_RECORDS SHOWN_.

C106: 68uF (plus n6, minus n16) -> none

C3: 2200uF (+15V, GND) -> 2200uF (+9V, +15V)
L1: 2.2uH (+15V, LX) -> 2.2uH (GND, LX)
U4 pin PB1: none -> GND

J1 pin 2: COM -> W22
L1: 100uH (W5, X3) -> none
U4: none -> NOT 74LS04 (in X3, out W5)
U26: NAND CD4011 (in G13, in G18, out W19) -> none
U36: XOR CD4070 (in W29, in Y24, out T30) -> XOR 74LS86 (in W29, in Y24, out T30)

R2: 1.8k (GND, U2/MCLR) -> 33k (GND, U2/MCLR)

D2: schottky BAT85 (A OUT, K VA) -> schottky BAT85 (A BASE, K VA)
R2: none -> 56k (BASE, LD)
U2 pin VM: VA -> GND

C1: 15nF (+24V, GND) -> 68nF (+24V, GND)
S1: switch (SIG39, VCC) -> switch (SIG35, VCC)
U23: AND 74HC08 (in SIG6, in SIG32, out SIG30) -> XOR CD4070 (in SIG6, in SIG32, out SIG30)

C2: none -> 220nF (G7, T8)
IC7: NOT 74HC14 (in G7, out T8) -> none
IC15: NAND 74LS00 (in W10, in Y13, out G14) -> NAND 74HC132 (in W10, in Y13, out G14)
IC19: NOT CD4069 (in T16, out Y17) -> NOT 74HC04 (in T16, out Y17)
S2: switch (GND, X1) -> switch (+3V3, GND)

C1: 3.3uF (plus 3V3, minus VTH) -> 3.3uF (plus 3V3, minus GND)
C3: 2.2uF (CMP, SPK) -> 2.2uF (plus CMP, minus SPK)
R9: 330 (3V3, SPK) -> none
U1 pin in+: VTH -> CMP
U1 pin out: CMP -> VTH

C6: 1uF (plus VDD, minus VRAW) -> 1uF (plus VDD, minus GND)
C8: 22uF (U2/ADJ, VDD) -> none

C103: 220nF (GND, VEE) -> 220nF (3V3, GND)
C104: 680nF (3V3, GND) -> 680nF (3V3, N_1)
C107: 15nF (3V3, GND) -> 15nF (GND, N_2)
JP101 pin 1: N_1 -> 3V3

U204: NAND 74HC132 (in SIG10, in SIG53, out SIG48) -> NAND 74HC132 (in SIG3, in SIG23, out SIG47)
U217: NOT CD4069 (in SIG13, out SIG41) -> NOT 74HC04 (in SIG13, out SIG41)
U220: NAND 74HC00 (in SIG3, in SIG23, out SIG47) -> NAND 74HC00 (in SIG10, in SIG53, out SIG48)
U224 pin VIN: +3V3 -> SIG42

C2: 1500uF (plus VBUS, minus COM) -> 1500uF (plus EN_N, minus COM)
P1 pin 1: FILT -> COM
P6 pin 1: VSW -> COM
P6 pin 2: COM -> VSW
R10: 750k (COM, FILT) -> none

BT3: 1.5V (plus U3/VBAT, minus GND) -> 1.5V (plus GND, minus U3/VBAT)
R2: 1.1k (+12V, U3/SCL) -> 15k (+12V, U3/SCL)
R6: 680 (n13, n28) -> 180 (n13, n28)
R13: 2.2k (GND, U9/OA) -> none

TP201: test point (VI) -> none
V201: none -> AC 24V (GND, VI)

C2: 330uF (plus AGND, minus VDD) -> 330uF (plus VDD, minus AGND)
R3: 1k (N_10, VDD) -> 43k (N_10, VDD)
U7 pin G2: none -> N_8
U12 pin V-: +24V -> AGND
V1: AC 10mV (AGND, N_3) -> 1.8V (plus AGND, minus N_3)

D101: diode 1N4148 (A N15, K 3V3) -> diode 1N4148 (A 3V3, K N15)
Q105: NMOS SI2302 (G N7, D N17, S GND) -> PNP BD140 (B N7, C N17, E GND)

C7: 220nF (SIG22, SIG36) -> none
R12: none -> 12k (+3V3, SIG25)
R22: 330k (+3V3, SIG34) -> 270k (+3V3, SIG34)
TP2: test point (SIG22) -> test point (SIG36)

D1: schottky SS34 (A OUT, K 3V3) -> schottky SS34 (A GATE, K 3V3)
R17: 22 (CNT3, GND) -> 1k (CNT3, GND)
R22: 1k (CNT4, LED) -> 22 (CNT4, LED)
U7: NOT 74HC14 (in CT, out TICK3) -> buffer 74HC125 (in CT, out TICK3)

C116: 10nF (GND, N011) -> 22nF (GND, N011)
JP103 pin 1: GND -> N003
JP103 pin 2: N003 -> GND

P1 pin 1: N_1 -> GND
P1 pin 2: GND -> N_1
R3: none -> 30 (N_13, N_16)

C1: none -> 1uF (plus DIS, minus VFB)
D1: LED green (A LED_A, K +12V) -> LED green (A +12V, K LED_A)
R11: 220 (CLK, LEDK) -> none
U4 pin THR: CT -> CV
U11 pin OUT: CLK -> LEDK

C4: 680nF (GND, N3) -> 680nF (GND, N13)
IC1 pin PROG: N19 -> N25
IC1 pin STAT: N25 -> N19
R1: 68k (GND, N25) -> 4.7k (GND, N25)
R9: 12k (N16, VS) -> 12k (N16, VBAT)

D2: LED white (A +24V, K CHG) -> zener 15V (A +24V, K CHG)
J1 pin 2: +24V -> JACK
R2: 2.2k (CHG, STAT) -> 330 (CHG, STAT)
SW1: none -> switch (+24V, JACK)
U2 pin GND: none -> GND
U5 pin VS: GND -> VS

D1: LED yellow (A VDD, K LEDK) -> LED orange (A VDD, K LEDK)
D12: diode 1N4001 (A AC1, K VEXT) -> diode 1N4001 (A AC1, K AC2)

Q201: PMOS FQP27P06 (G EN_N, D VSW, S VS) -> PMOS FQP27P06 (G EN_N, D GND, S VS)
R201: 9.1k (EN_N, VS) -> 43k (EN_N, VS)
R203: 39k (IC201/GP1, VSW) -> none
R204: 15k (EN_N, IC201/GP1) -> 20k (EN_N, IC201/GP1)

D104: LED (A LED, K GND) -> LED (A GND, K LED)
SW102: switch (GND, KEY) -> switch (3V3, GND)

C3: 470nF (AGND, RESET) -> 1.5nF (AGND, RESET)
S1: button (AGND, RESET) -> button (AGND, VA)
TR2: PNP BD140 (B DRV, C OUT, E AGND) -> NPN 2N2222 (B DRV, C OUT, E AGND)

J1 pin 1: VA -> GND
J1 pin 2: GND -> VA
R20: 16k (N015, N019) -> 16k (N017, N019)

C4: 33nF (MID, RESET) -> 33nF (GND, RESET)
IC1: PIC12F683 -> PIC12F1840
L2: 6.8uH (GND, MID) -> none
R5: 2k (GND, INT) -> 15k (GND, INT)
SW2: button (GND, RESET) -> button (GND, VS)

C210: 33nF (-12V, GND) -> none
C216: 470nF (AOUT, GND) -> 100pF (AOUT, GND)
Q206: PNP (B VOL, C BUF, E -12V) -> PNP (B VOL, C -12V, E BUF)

_EXERCISE_.
In your answer, include only the lines above starting at the line that holds "D1: LED yellow" and ending at the line that holds "R20: 16k (N015, N019) -> 16k (N017, N019)", copied exactly.

_ANSWER BELOW_.
D1: LED yellow (A VDD, K LEDK) -> LED orange (A VDD, K LEDK)
D12: diode 1N4001 (A AC1, K VEXT) -> diode 1N4001 (A AC1, K AC2)

Q201: PMOS FQP27P06 (G EN_N, D VSW, S VS) -> PMOS FQP27P06 (G EN_N, D GND, S VS)
R201: 9.1k (EN_N, VS) -> 43k (EN_N, VS)
R203: 39k (IC201/GP1, VSW) -> none
R204: 15k (EN_N, IC201/GP1) -> 20k (EN_N, IC201/GP1)

D104: LED (A LED, K GND) -> LED (A GND, K LED)
SW102: switch (GND, KEY) -> switch (3V3, GND)

C3: 470nF (AGND, RESET) -> 1.5nF (AGND, RESET)
S1: button (AGND, RESET) -> button (AGND, VA)
TR2: PNP BD140 (B DRV, C OUT, E AGND) -> NPN 2N2222 (B DRV, C OUT, E AGND)

J1 pin 1: VA -> GND
J1 pin 2: GND -> VA
R20: 16k (N015, N019) -> 16k (N017, N019)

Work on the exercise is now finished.